[Start of section]
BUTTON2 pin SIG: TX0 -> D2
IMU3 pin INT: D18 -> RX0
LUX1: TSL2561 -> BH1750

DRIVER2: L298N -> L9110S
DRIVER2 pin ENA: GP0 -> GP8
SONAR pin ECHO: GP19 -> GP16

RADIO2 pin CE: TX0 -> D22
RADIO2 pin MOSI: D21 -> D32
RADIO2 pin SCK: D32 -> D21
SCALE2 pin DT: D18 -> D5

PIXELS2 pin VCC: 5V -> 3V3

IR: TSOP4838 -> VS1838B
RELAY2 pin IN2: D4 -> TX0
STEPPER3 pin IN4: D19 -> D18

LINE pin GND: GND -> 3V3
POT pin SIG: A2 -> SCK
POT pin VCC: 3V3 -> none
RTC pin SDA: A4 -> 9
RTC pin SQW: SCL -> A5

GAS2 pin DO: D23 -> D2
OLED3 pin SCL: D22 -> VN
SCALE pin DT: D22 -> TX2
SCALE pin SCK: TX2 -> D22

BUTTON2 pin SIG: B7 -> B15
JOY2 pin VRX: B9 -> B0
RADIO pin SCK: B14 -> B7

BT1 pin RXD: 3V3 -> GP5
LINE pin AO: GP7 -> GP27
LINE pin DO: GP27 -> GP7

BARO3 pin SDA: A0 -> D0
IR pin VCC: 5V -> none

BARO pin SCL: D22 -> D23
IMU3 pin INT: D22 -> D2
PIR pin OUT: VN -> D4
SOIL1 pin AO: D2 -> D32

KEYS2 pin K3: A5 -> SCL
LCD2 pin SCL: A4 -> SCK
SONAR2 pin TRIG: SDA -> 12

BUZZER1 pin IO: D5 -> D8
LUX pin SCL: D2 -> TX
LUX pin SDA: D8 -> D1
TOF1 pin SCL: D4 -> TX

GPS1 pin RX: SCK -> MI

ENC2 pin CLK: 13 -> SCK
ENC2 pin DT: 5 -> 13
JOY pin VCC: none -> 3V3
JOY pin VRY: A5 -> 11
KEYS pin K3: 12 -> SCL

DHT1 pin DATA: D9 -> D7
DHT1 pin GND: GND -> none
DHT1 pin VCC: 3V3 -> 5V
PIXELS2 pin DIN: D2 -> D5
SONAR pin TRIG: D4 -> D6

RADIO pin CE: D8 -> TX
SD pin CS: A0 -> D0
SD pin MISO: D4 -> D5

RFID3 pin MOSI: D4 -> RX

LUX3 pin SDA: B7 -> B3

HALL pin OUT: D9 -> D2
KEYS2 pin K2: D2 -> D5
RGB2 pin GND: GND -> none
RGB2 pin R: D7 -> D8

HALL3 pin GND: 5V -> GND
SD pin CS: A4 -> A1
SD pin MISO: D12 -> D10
[End of section]
= ACTION ITEM =
Reproducing the whole listing above is not the task. Copy exactly only the lines from the one with "RADIO pin SCK: B14 -> B7" to the one with "ENC2 pin DT: 5 -> 13", both kept.

= RESPONSE AREA =
RADIO pin SCK: B14 -> B7

BT1 pin RXD: 3V3 -> GP5
LINE pin AO: GP7 -> GP27
LINE pin DO: GP27 -> GP7

BARO3 pin SDA: A0 -> D0
IR pin VCC: 5V -> none

BARO pin SCL: D22 -> D23
IMU3 pin INT: D22 -> D2
PIR pin OUT: VN -> D4
SOIL1 pin AO: D2 -> D32

KEYS2 pin K3: A5 -> SCL
LCD2 pin SCL: A4 -> SCK
SONAR2 pin TRIG: SDA -> 12

BUZZER1 pin IO: D5 -> D8
LUX pin SCL: D2 -> TX
LUX pin SDA: D8 -> D1
TOF1 pin SCL: D4 -> TX

GPS1 pin RX: SCK -> MI

ENC2 pin CLK: 13 -> SCK
ENC2 pin DT: 5 -> 13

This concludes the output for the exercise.